◆ REQUIRED ACTION: Identify every line in the records below that contains the word "SOIL", and reproduce each one.

══ INFORMATION PROVIDED

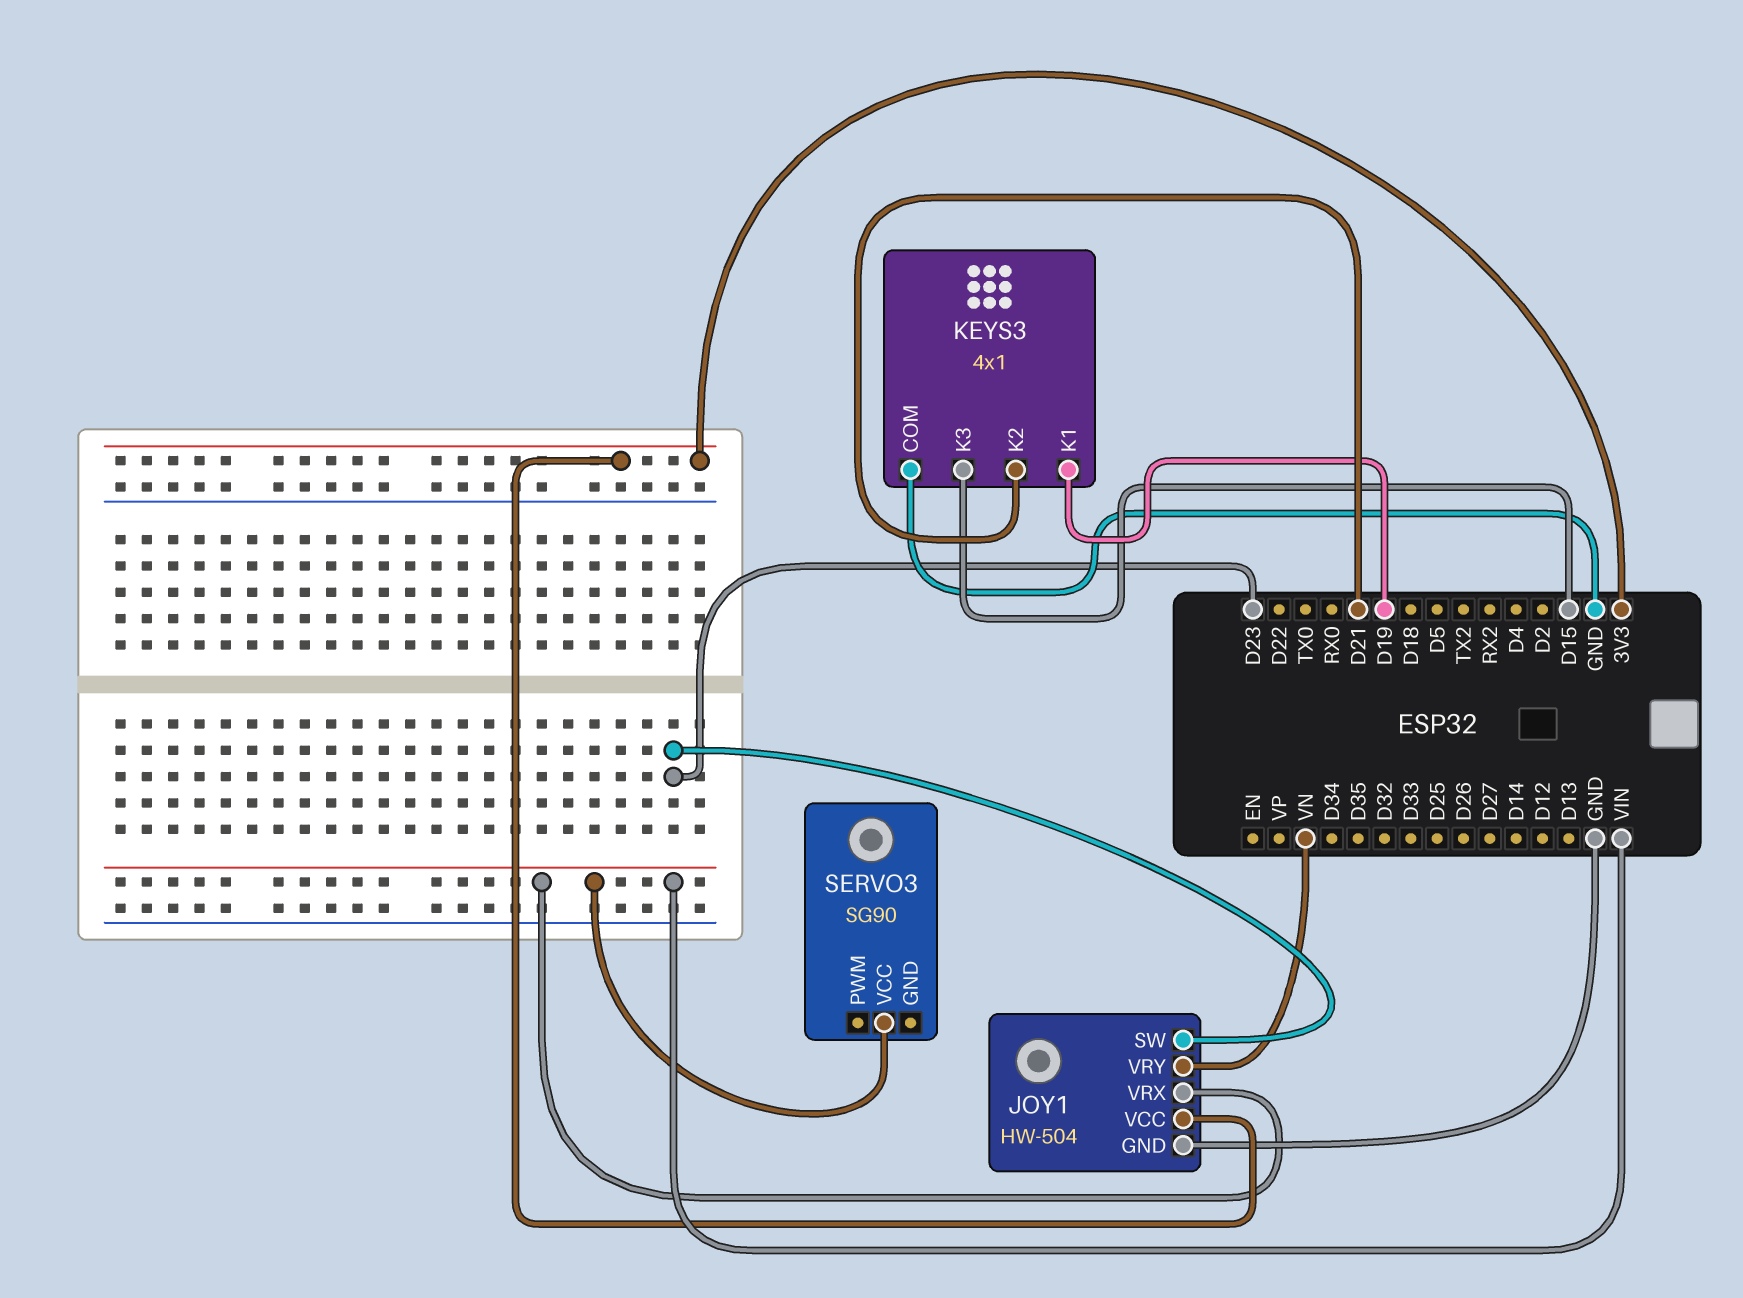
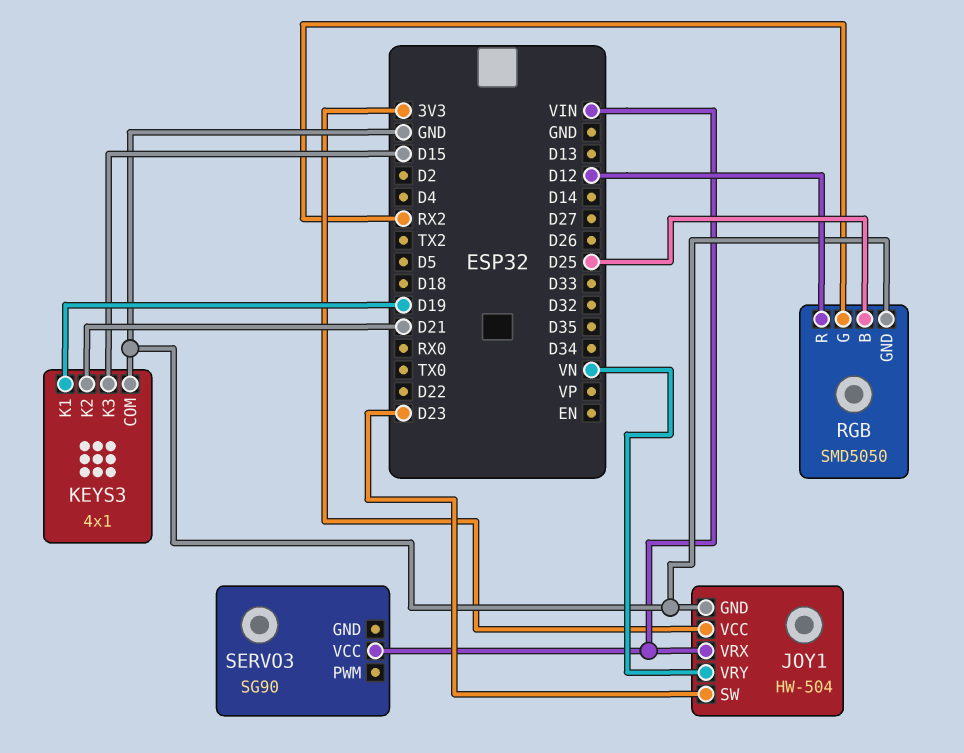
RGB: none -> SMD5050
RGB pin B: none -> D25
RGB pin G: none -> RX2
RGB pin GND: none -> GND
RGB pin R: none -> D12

════
══ INFORMATION PROVIDED

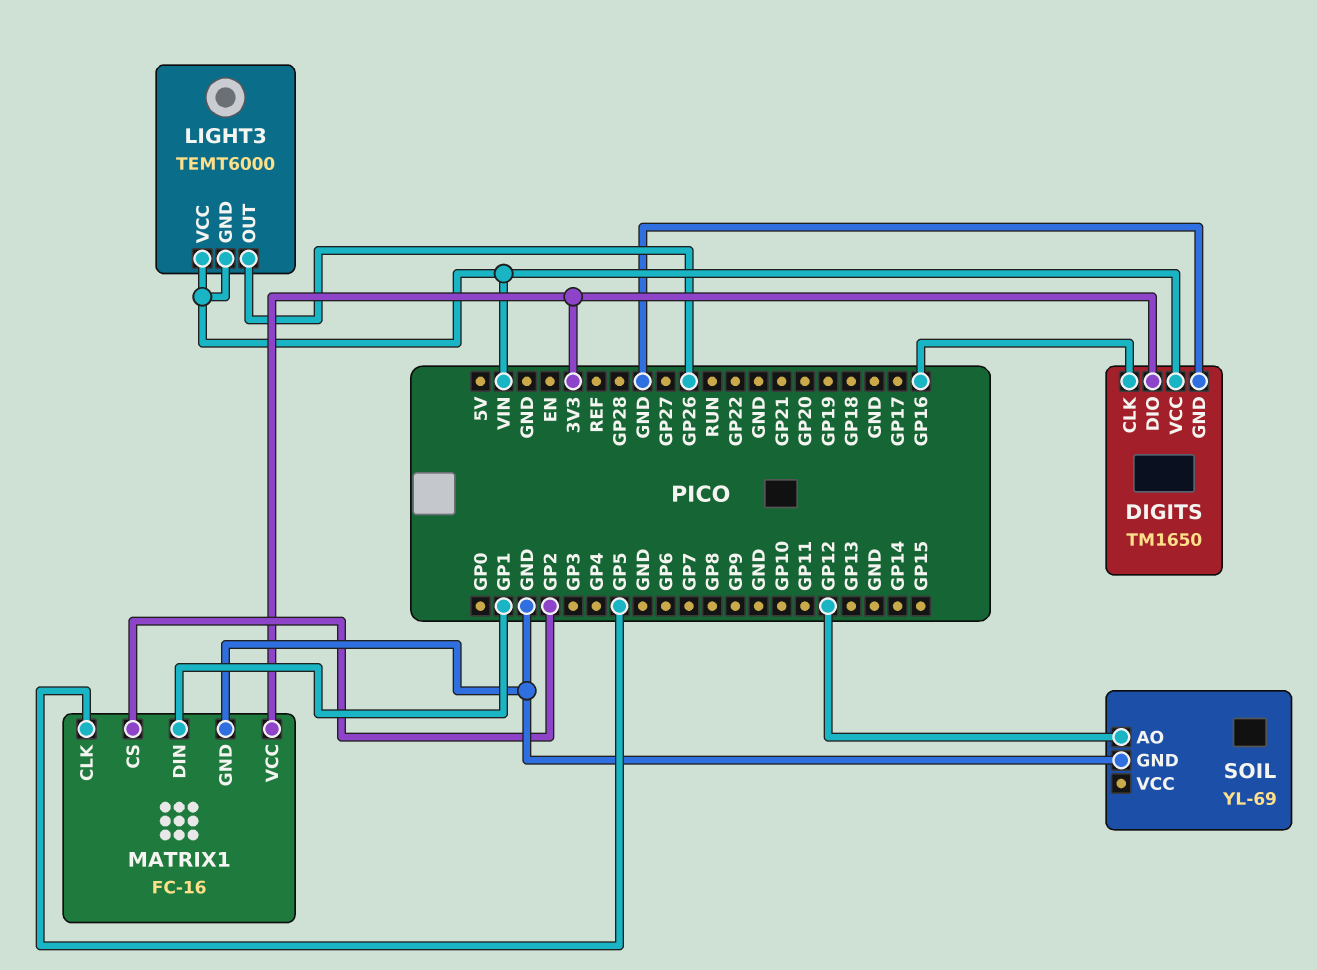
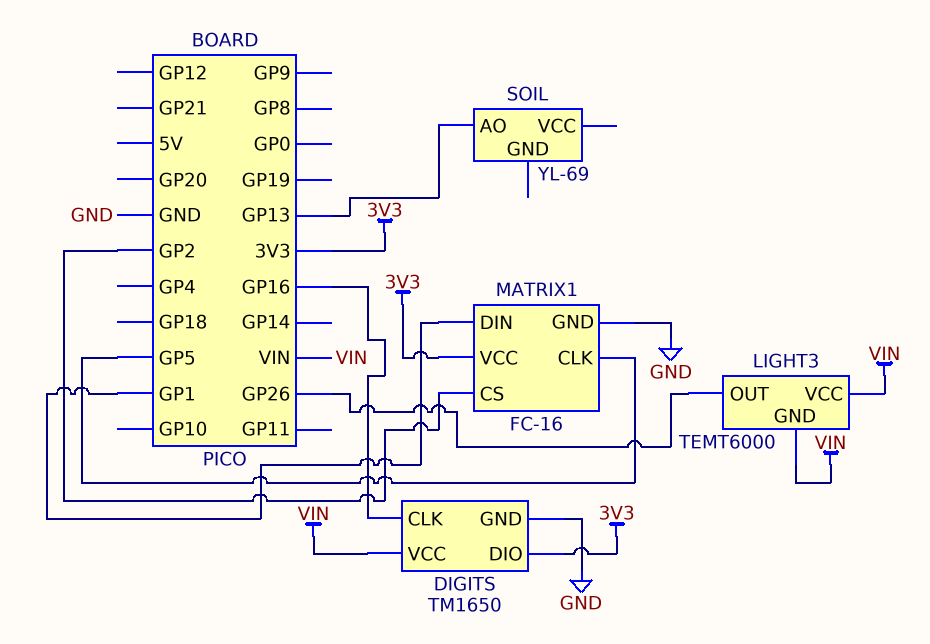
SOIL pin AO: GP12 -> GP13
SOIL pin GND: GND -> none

════
══ INFORMATION PROVIDED

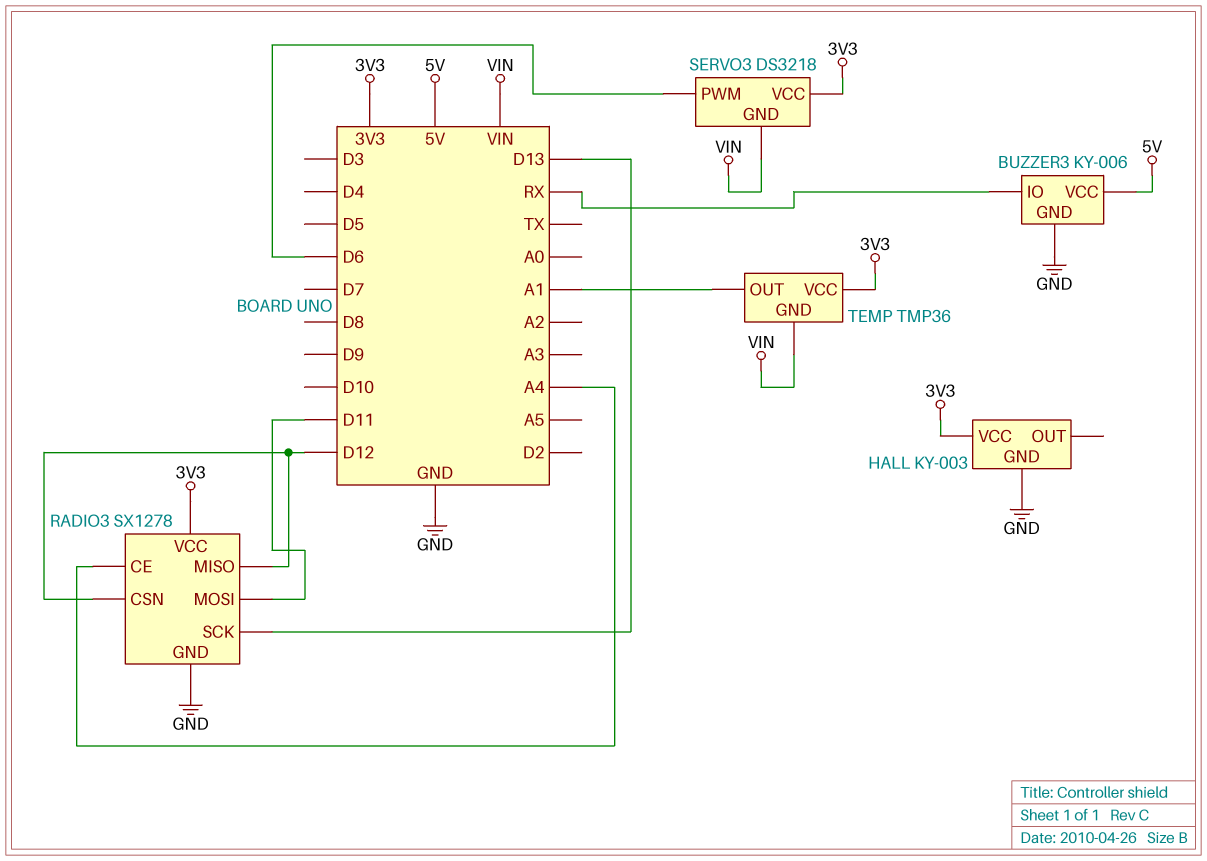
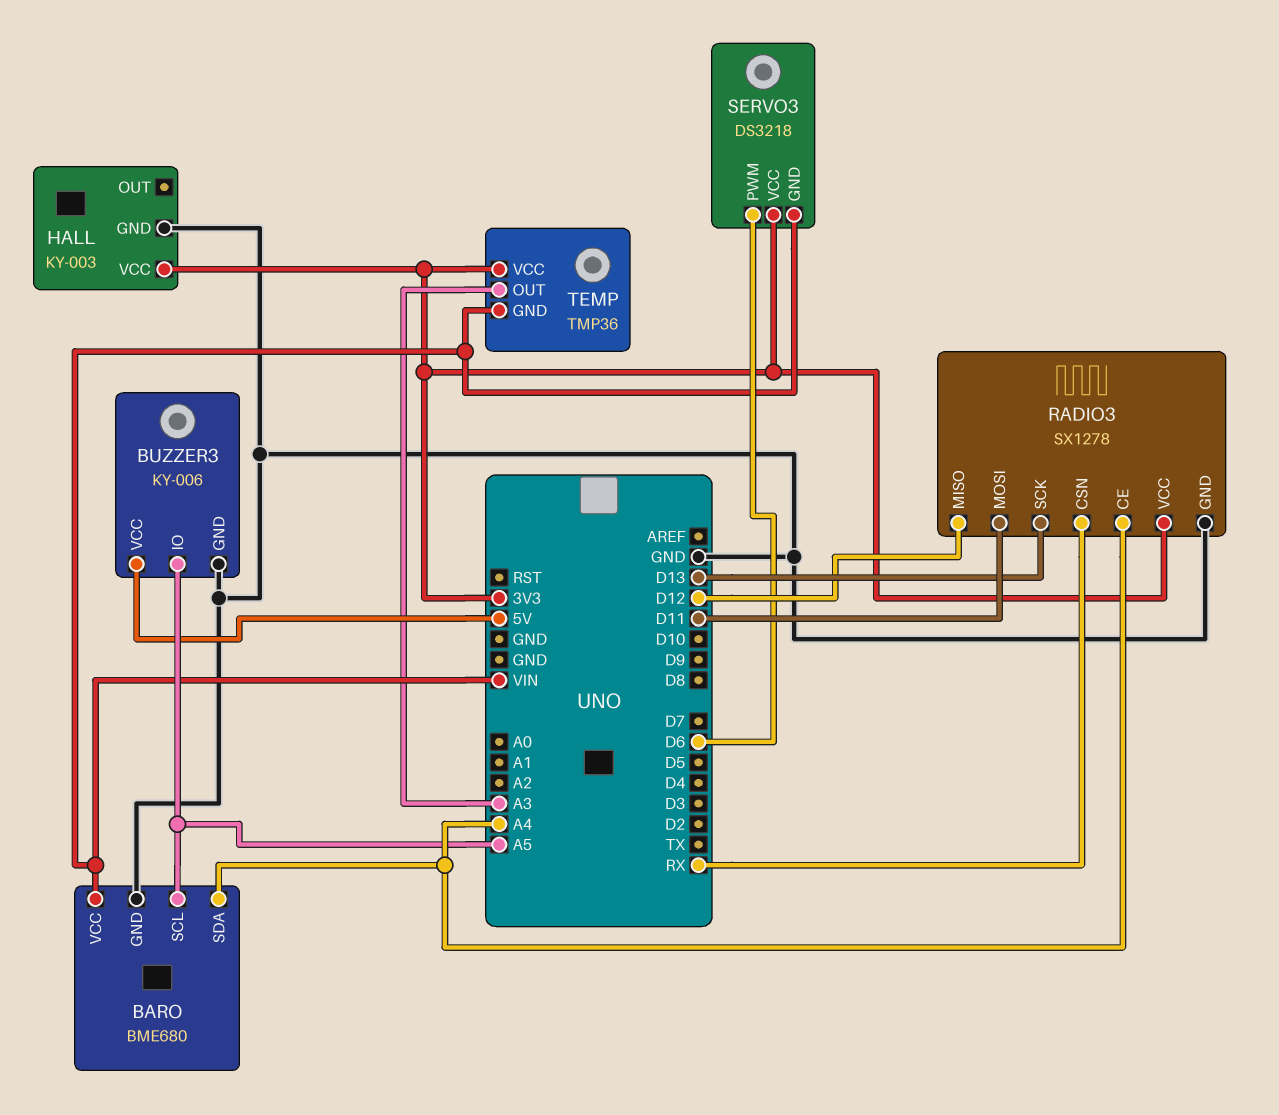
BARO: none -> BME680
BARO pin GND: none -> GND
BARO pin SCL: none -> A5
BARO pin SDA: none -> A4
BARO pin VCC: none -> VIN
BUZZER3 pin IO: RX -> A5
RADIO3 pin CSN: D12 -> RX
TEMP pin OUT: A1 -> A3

════

◆ EXPECTED ANSWER:
SOIL pin AO: GP12 -> GP13
SOIL pin GND: GND -> none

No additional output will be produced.